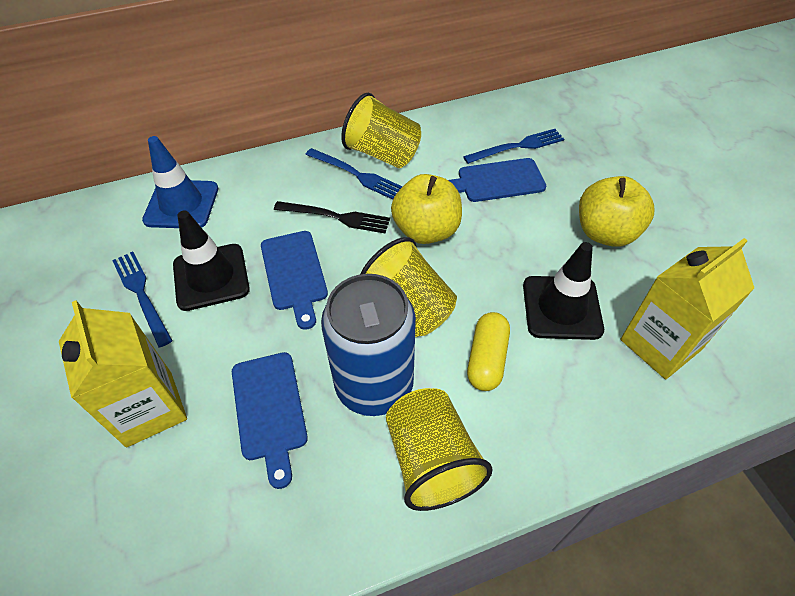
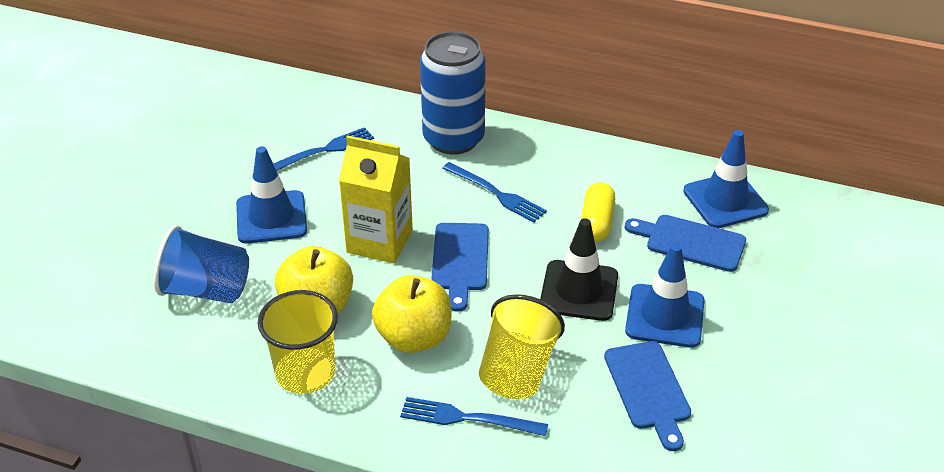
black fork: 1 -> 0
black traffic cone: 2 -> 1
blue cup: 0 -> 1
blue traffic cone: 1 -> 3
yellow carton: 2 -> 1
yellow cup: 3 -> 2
===============
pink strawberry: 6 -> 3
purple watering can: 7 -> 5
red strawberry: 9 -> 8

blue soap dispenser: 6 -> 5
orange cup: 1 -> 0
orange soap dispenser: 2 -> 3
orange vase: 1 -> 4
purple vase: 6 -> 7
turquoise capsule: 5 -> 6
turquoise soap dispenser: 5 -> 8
===============
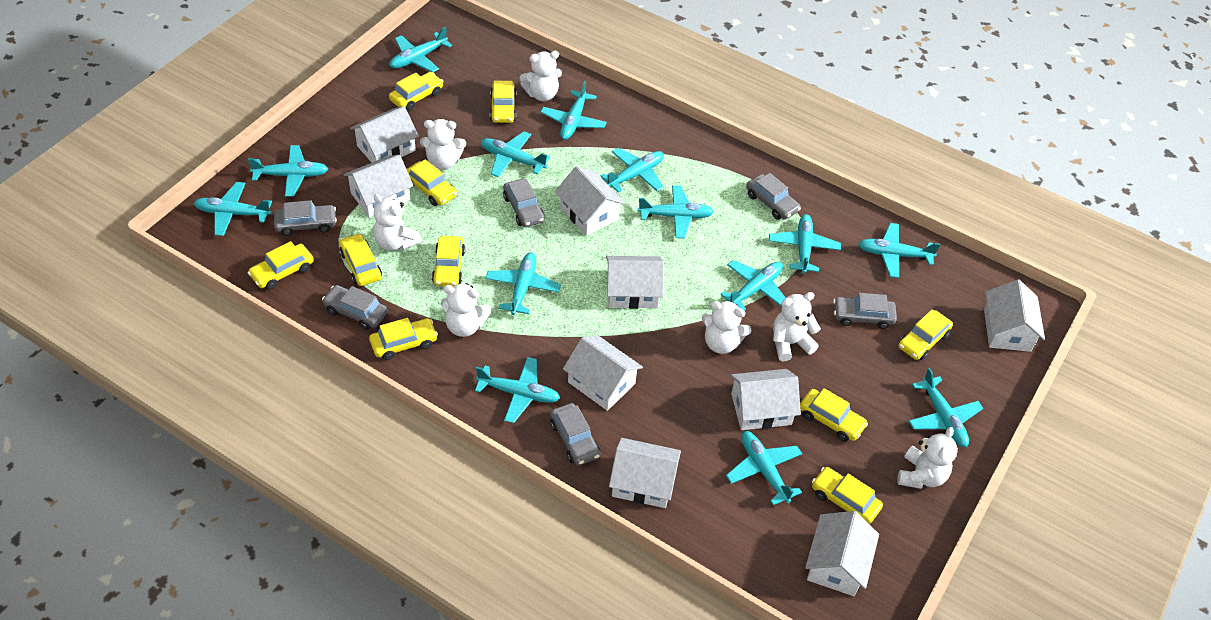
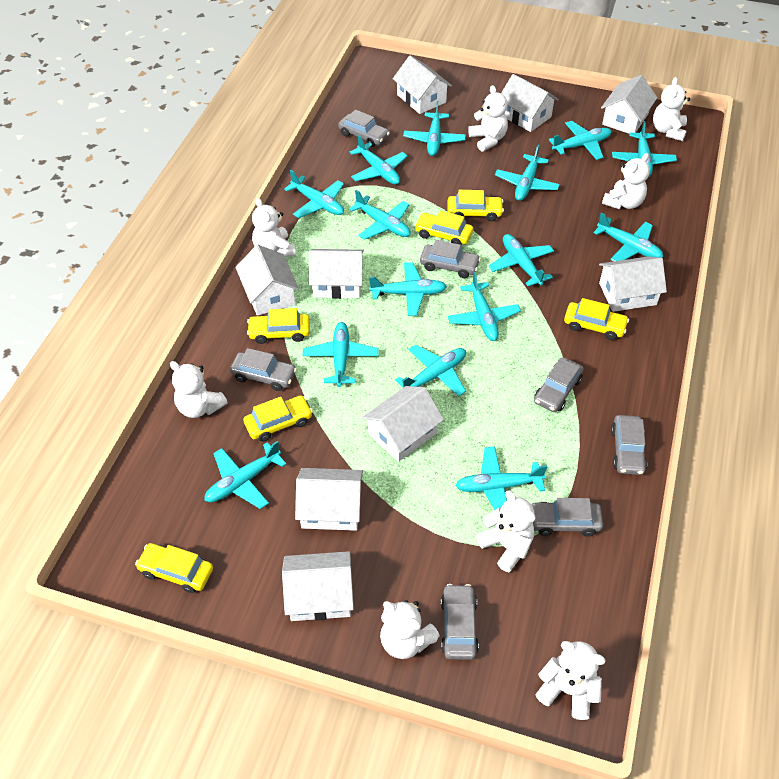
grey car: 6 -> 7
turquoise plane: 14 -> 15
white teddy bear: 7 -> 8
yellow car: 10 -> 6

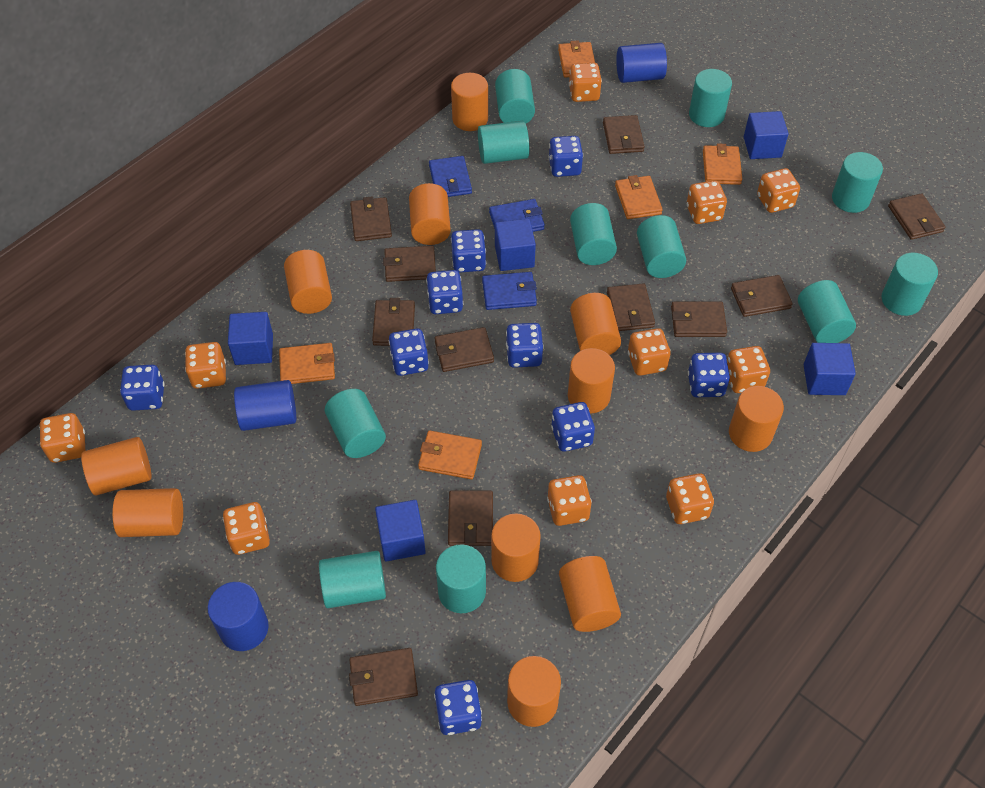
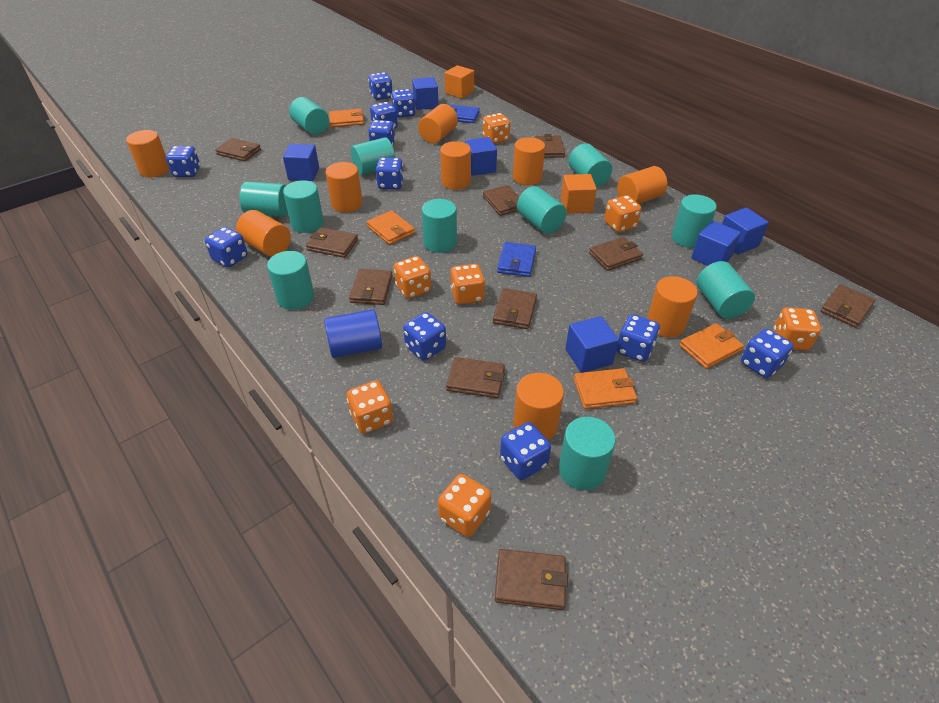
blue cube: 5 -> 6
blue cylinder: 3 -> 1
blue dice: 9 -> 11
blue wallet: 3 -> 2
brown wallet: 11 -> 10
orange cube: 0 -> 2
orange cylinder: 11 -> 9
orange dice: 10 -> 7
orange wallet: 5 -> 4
===============
■ About this exercise: Look above for the line holding "black fork: 1 -> 0", then set down exactly that line and every line after it up to and including the line holding "yellow cup: 3 -> 2", with nothing else.

■ Answer space:
black fork: 1 -> 0
black traffic cone: 2 -> 1
blue cup: 0 -> 1
blue traffic cone: 1 -> 3
yellow carton: 2 -> 1
yellow cup: 3 -> 2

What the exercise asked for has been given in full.